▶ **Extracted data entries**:
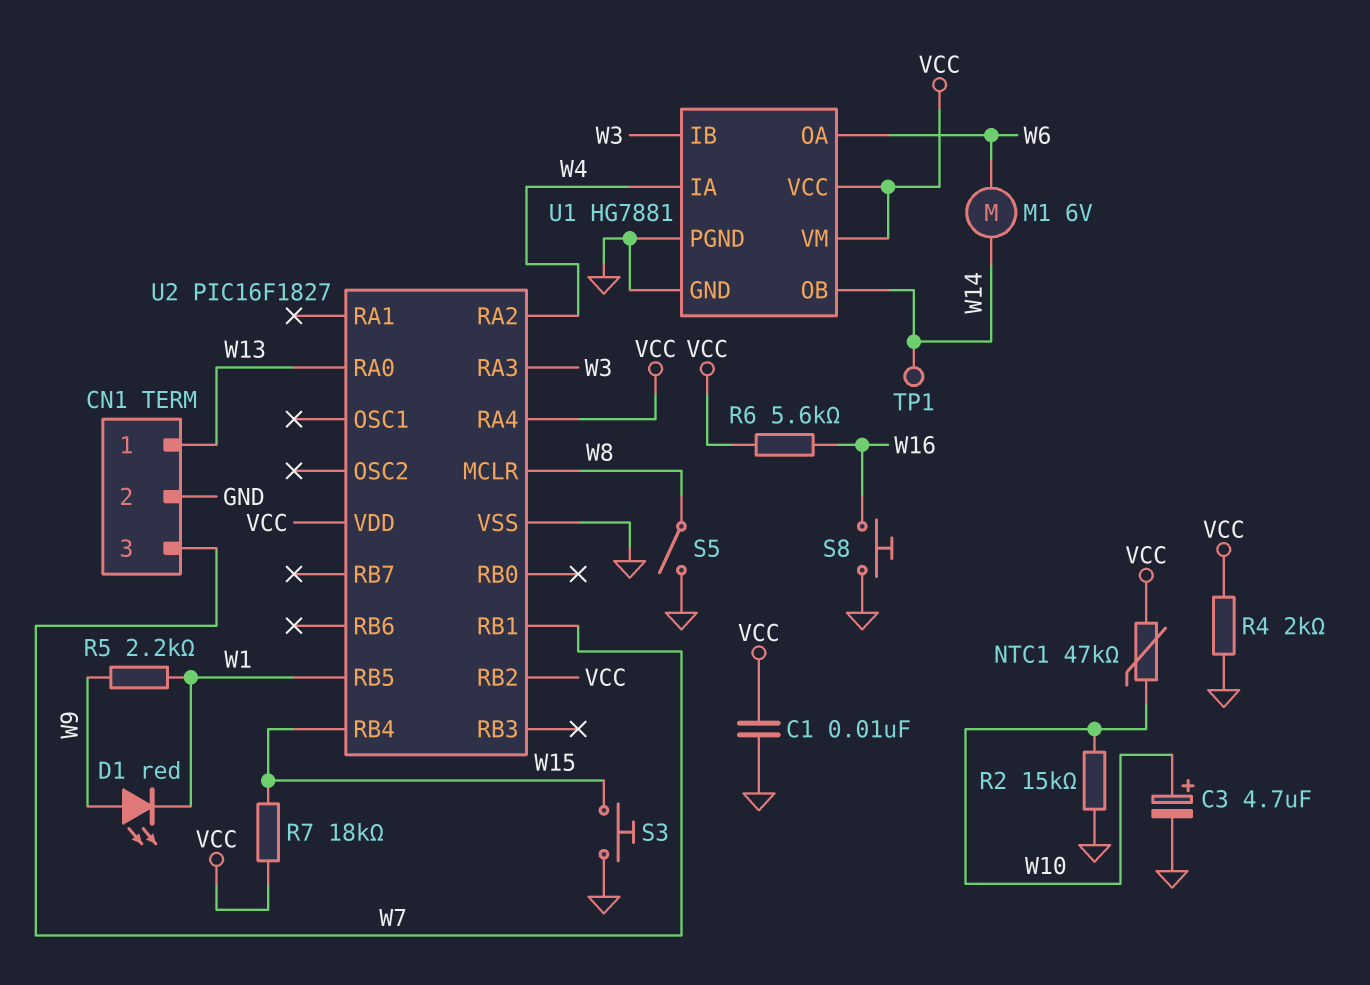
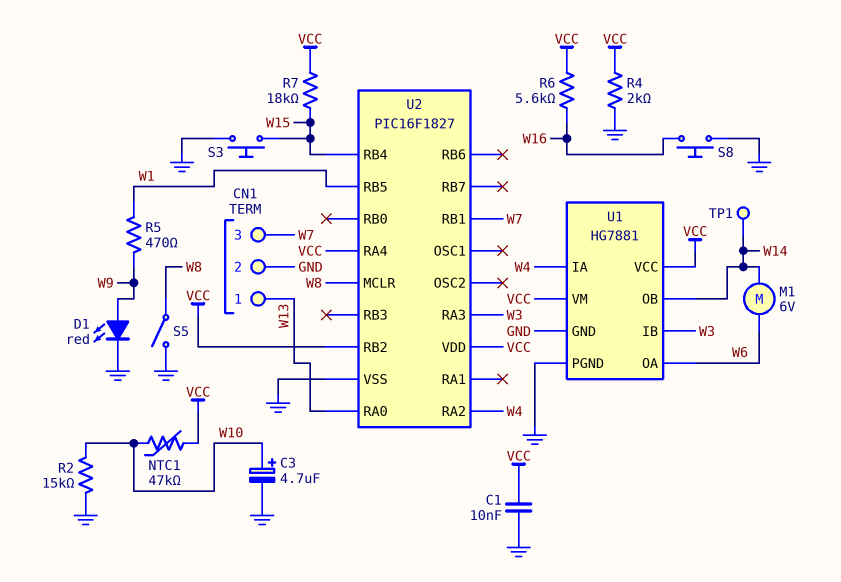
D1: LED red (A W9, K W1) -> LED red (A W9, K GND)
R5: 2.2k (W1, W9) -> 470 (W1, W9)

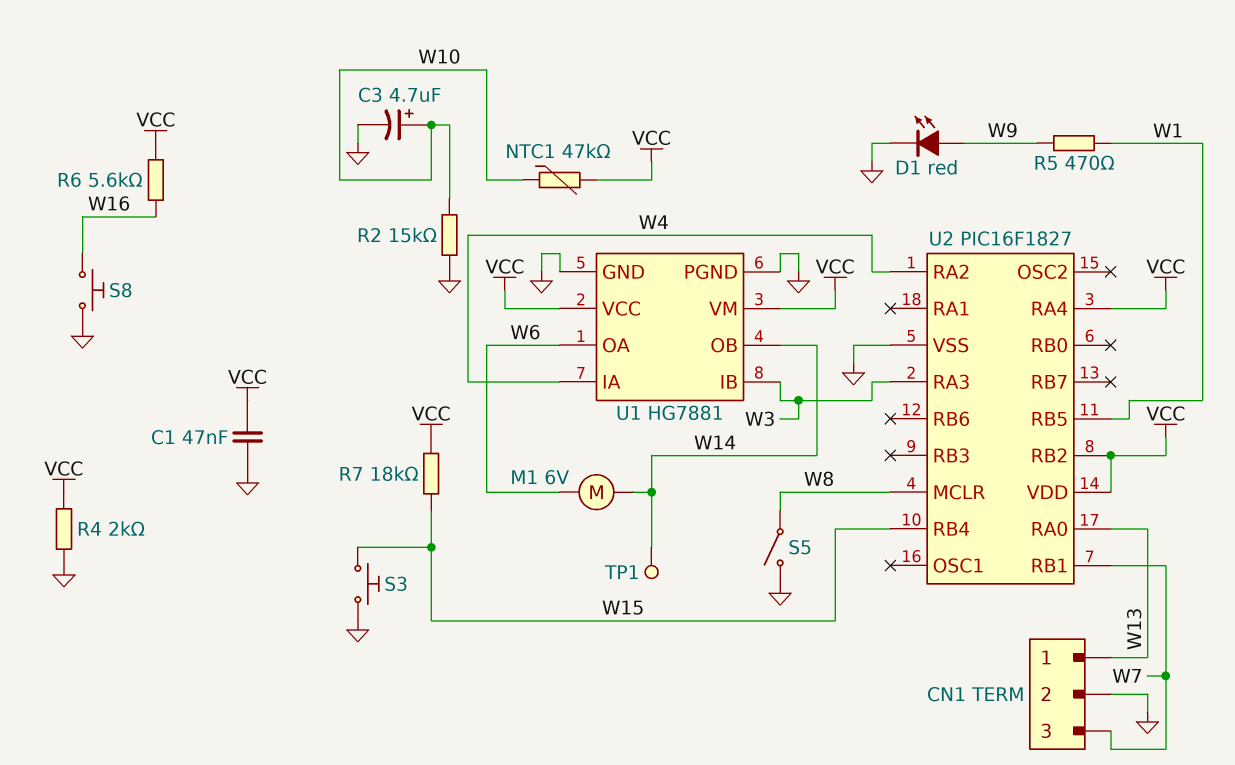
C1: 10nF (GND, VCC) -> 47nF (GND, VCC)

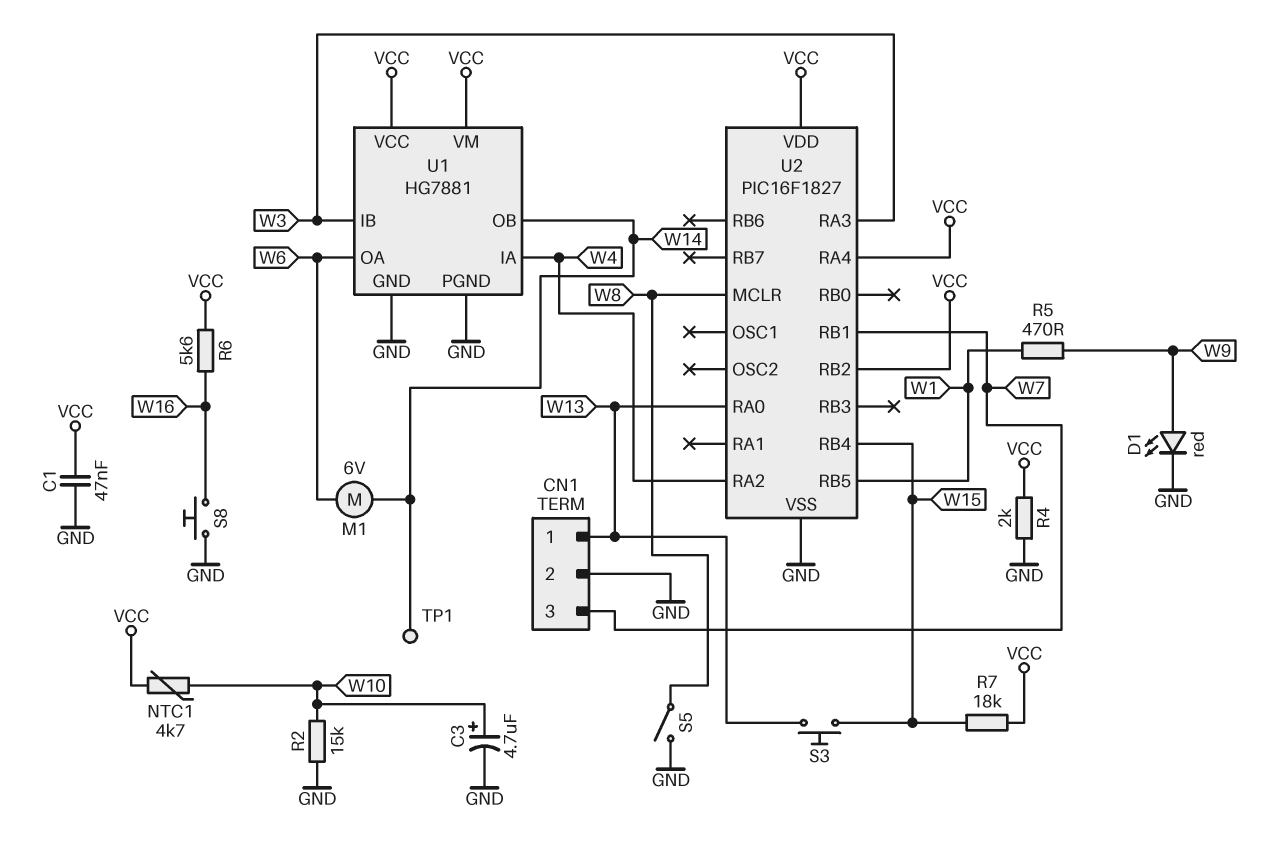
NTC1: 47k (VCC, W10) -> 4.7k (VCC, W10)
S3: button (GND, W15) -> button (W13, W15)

* * *

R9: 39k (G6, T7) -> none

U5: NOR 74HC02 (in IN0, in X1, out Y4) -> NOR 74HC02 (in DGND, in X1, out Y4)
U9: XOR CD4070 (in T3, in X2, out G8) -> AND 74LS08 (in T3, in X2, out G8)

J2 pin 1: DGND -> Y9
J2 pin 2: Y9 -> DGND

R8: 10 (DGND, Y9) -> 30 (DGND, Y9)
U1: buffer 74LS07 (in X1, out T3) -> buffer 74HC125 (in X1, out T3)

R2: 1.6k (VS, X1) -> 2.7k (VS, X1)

==

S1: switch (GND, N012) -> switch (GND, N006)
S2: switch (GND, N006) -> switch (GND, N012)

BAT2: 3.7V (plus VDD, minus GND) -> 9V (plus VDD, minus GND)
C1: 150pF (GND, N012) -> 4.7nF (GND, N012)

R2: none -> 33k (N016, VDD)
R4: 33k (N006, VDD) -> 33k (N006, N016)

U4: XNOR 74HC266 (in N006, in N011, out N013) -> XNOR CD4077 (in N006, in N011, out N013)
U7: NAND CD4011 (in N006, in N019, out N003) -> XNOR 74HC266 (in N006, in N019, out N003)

▶ **Problem details**:
In the data above, find the line containing "D1: LED red" and the line containing "S3: button (GND, W15) -> button (W13, W15)". Copy exactly the stretch from the first through the second, both included, leaving out any picture.

▶ **Task solution**:
D1: LED red (A W9, K W1) -> LED red (A W9, K GND)
R5: 2.2k (W1, W9) -> 470 (W1, W9)

C1: 10nF (GND, VCC) -> 47nF (GND, VCC)

NTC1: 47k (VCC, W10) -> 4.7k (VCC, W10)
S3: button (GND, W15) -> button (W13, W15)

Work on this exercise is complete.